(Beginning of Material for this exercise)

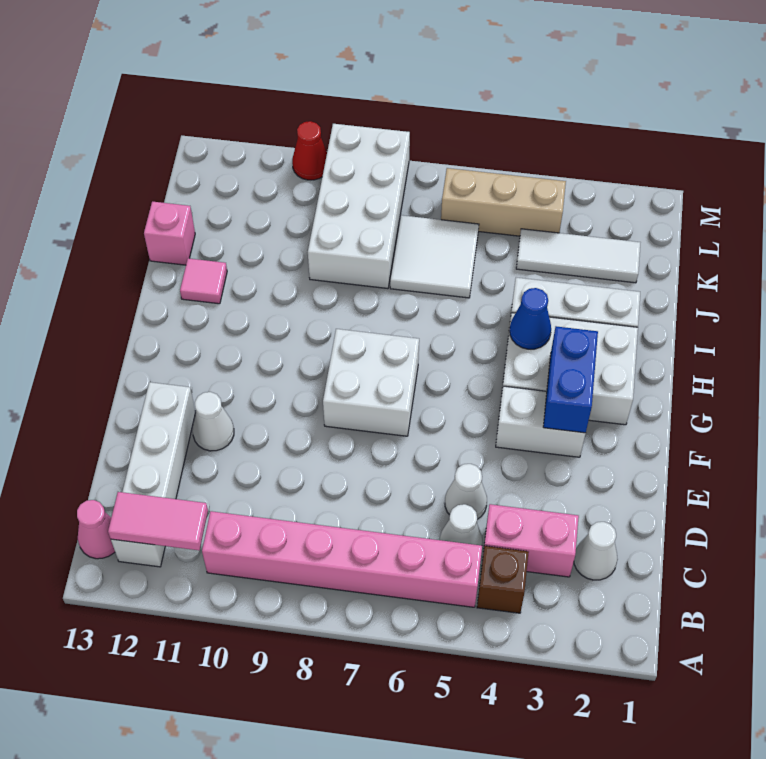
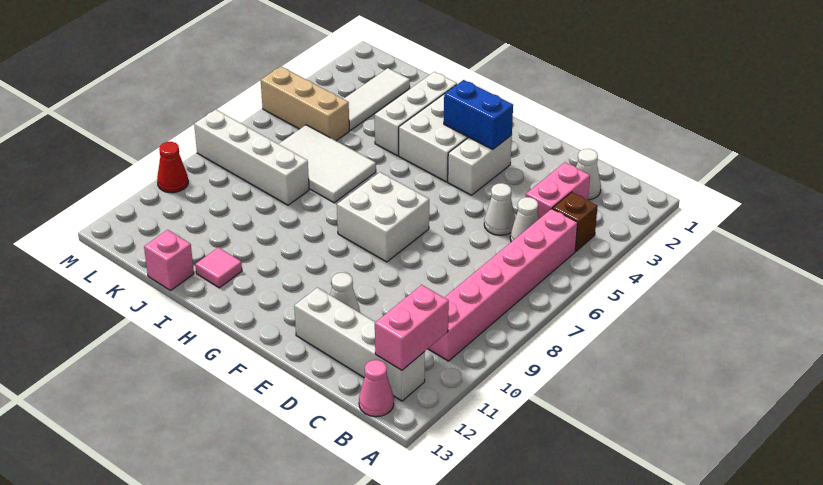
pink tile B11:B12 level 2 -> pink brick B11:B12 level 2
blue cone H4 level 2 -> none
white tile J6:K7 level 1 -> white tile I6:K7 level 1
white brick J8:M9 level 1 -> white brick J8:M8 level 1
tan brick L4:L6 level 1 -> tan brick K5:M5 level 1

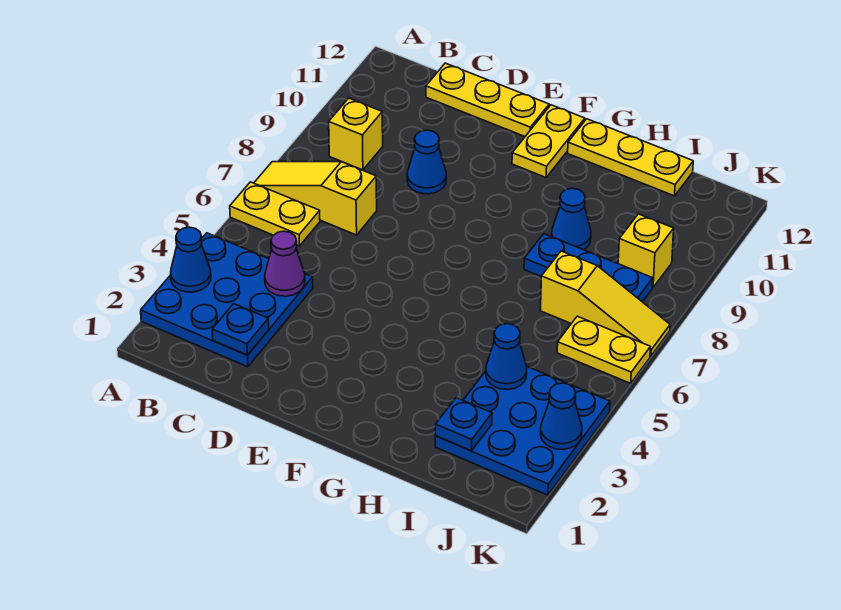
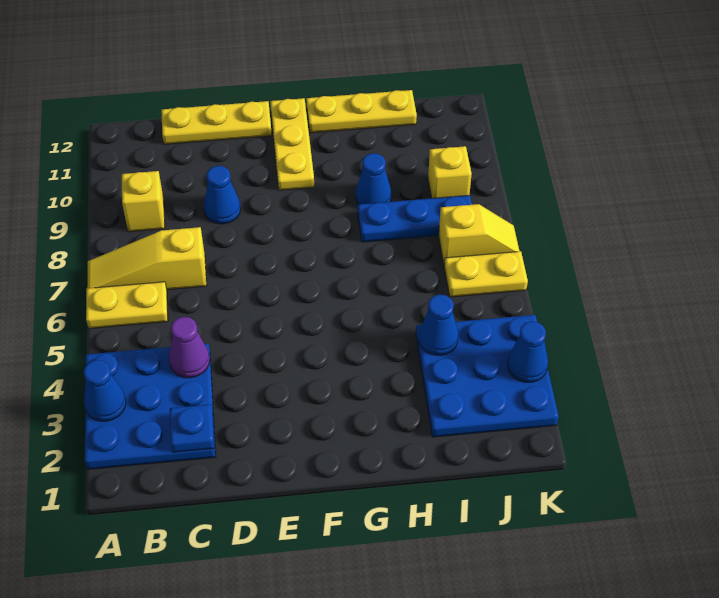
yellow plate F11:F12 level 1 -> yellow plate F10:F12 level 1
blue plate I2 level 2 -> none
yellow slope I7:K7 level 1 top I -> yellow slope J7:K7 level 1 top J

(End of Material for this exercise)

_Task statement:_ Count the lines above that contain "plate" and reply with the figure alone.

_Answer section:_ 2